* [Exercise brief]: Return a copy of every line in the data below that contains "from".

——

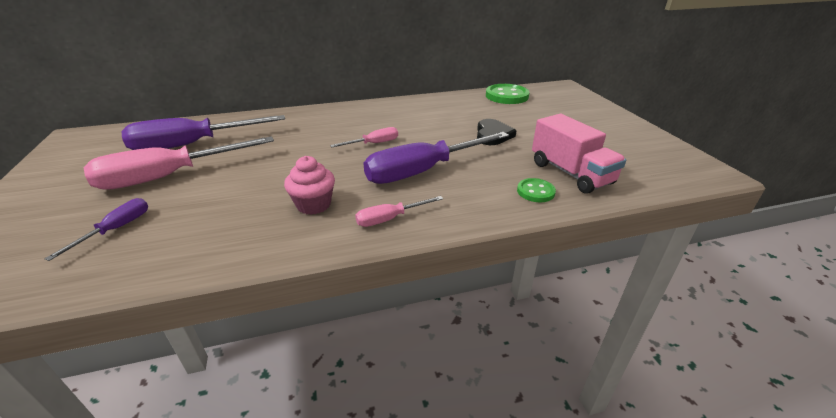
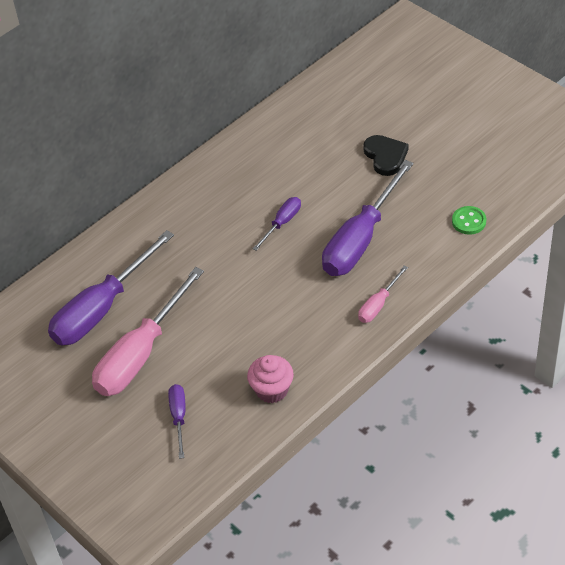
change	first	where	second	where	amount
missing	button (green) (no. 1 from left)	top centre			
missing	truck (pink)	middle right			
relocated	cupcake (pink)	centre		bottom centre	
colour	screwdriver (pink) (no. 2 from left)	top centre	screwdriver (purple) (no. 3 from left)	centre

——

* [Exercise solution]:
missing	button (green) (no. 1 from left)	top centre			
colour	screwdriver (pink) (no. 2 from left)	top centre	screwdriver (purple) (no. 3 from left)	centre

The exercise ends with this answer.